*** Materials provided Section Begins ***

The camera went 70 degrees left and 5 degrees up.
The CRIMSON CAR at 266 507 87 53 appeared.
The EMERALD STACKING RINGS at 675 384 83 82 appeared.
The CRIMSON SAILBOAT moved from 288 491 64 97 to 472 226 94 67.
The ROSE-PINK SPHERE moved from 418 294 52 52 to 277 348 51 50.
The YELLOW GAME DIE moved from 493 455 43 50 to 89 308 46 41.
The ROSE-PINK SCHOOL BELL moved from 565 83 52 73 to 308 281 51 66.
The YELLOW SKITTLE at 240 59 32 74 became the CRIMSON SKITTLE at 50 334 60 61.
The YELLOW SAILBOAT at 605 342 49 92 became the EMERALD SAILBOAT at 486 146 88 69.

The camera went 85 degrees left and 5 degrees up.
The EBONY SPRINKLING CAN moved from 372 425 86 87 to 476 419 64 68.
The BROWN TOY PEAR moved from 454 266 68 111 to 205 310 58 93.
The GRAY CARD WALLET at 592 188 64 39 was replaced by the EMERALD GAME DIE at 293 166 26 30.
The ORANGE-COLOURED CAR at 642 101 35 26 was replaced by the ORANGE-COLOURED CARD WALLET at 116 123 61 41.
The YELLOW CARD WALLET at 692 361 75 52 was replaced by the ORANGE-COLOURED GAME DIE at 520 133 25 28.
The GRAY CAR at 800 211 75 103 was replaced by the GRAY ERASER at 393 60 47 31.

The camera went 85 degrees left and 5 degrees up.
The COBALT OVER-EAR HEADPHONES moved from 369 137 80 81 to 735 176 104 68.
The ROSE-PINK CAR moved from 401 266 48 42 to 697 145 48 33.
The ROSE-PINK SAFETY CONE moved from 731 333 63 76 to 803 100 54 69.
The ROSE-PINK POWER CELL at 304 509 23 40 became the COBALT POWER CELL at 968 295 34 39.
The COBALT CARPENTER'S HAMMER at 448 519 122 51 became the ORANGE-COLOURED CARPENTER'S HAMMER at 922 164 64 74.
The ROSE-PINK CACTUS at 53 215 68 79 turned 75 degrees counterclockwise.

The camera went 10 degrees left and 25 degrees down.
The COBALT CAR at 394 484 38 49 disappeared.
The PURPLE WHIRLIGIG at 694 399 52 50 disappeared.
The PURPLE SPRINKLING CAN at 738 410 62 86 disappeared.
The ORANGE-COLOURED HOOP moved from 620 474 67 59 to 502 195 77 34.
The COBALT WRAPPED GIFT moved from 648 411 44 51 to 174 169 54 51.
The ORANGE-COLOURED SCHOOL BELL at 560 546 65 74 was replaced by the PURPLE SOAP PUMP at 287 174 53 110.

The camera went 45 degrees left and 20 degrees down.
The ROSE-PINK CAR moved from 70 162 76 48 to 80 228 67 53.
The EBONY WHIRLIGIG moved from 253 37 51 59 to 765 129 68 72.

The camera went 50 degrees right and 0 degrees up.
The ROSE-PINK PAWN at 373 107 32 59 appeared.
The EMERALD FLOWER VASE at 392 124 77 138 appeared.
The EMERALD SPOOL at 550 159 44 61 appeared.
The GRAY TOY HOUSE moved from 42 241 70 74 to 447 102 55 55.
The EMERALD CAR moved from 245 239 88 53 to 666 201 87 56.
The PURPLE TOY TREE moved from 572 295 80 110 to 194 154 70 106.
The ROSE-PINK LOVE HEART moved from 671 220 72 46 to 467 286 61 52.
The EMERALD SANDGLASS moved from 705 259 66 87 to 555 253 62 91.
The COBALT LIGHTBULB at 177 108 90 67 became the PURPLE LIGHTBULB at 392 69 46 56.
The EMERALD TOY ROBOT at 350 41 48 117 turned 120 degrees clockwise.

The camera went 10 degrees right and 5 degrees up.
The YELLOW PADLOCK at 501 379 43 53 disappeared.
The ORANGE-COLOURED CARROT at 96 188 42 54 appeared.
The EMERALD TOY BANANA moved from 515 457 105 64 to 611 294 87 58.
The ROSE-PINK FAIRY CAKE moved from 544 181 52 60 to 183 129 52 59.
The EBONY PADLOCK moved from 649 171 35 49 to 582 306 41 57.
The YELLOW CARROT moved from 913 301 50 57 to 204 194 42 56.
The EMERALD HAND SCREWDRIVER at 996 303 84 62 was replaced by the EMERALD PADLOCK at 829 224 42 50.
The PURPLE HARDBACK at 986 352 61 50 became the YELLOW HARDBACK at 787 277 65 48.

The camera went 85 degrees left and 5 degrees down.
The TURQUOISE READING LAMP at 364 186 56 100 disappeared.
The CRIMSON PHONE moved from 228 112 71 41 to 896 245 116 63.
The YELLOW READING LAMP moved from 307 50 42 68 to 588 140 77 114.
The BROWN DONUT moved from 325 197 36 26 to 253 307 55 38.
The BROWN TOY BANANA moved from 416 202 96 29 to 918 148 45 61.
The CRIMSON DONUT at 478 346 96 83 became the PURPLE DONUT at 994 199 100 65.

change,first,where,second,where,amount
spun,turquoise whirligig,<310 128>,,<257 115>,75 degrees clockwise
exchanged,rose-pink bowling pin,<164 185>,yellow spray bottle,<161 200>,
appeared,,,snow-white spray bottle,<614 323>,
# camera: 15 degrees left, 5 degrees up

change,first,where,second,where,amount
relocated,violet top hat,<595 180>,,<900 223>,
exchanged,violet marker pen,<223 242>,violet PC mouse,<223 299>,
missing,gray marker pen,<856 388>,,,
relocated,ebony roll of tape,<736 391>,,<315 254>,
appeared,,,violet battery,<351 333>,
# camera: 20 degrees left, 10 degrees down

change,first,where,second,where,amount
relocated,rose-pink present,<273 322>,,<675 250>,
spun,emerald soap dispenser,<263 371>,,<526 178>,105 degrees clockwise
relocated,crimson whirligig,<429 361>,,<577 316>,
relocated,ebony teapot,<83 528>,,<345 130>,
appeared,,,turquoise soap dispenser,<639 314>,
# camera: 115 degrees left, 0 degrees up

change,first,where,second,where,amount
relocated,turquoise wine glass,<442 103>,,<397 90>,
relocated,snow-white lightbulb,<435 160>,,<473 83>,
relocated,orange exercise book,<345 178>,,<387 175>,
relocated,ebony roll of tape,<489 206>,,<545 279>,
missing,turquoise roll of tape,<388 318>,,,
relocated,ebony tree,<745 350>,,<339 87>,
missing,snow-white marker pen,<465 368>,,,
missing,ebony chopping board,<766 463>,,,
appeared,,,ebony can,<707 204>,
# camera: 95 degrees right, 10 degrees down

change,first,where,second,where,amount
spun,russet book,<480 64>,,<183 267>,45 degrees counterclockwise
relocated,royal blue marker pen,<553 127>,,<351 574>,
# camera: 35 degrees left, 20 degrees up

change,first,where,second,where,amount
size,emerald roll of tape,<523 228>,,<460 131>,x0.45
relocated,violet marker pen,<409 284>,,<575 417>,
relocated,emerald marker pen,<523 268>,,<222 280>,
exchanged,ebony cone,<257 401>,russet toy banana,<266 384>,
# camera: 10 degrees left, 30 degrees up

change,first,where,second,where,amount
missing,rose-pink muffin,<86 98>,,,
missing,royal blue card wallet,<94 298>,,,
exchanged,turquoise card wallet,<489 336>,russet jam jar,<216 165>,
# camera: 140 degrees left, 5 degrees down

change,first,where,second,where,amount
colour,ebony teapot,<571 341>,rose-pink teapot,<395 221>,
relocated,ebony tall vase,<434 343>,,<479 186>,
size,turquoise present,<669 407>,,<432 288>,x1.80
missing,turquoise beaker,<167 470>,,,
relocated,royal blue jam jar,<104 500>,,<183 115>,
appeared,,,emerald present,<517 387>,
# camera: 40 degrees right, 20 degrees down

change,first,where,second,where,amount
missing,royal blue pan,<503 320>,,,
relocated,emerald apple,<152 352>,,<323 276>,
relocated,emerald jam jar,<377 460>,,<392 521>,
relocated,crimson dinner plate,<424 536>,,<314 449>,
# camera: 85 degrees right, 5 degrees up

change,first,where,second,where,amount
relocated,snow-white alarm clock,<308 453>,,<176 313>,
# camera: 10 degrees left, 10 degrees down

*** Materials provided Section Ends ***

**Exercise requirements**
Up to and including the line with "The YELLOW SKITTLE", please return the records exactly, beginning from their first line.

**Answer to the exercise**
The camera went 70 degrees left and 5 degrees up.
The CRIMSON CAR at 266 507 87 53 appeared.
The EMERALD STACKING RINGS at 675 384 83 82 appeared.
The CRIMSON SAILBOAT moved from 288 491 64 97 to 472 226 94 67.
The ROSE-PINK SPHERE moved from 418 294 52 52 to 277 348 51 50.
The YELLOW GAME DIE moved from 493 455 43 50 to 89 308 46 41.
The ROSE-PINK SCHOOL BELL moved from 565 83 52 73 to 308 281 51 66.
The YELLOW SKITTLE at 240 59 32 74 became the CRIMSON SKITTLE at 50 334 60 61.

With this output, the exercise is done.